→ **THE TASK**
Each entry has to be printed again exactly.

→ **DATA FOR THE TASK**
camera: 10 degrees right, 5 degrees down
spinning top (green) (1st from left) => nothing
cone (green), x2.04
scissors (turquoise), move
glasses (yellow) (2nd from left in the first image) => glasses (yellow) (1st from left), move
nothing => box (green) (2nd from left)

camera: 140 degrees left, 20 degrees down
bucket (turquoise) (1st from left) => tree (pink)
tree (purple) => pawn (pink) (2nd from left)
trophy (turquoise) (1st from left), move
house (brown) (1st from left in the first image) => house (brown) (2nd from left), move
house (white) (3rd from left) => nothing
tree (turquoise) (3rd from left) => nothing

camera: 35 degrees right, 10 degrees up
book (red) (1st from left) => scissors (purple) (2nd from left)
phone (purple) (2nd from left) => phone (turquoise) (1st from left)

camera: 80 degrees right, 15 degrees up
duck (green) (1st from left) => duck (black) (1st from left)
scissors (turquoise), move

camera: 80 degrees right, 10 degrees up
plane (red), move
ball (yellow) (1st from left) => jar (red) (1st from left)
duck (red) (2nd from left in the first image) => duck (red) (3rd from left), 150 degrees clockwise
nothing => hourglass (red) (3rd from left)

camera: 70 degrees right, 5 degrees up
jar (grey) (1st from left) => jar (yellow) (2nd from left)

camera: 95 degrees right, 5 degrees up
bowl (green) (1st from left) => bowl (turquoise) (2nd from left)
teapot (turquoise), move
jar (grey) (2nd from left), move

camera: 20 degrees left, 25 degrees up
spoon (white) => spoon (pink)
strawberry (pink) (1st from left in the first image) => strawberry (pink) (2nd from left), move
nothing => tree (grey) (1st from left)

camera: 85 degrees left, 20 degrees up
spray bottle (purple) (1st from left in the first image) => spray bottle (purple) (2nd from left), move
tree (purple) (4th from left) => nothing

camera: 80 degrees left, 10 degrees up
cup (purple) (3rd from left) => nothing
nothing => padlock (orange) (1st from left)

→ **RESPONSE FOR THIS EXERCISE**
camera: 10 degrees right, 5 degrees down
spinning top (green) (1st from left) => nothing
cone (green), x2.04
scissors (turquoise), move
glasses (yellow) (2nd from left in the first image) => glasses (yellow) (1st from left), move
nothing => box (green) (2nd from left)

camera: 140 degrees left, 20 degrees down
bucket (turquoise) (1st from left) => tree (pink)
tree (purple) => pawn (pink) (2nd from left)
trophy (turquoise) (1st from left), move
house (brown) (1st from left in the first image) => house (brown) (2nd from left), move
house (white) (3rd from left) => nothing
tree (turquoise) (3rd from left) => nothing

camera: 35 degrees right, 10 degrees up
book (red) (1st from left) => scissors (purple) (2nd from left)
phone (purple) (2nd from left) => phone (turquoise) (1st from left)

camera: 80 degrees right, 15 degrees up
duck (green) (1st from left) => duck (black) (1st from left)
scissors (turquoise), move

camera: 80 degrees right, 10 degrees up
plane (red), move
ball (yellow) (1st from left) => jar (red) (1st from left)
duck (red) (2nd from left in the first image) => duck (red) (3rd from left), 150 degrees clockwise
nothing => hourglass (red) (3rd from left)

camera: 70 degrees right, 5 degrees up
jar (grey) (1st from left) => jar (yellow) (2nd from left)

camera: 95 degrees right, 5 degrees up
bowl (green) (1st from left) => bowl (turquoise) (2nd from left)
teapot (turquoise), move
jar (grey) (2nd from left), move

camera: 20 degrees left, 25 degrees up
spoon (white) => spoon (pink)
strawberry (pink) (1st from left in the first image) => strawberry (pink) (2nd from left), move
nothing => tree (grey) (1st from left)

camera: 85 degrees left, 20 degrees up
spray bottle (purple) (1st from left in the first image) => spray bottle (purple) (2nd from left), move
tree (purple) (4th from left) => nothing

camera: 80 degrees left, 10 degrees up
cup (purple) (3rd from left) => nothing
nothing => padlock (orange) (1st from left)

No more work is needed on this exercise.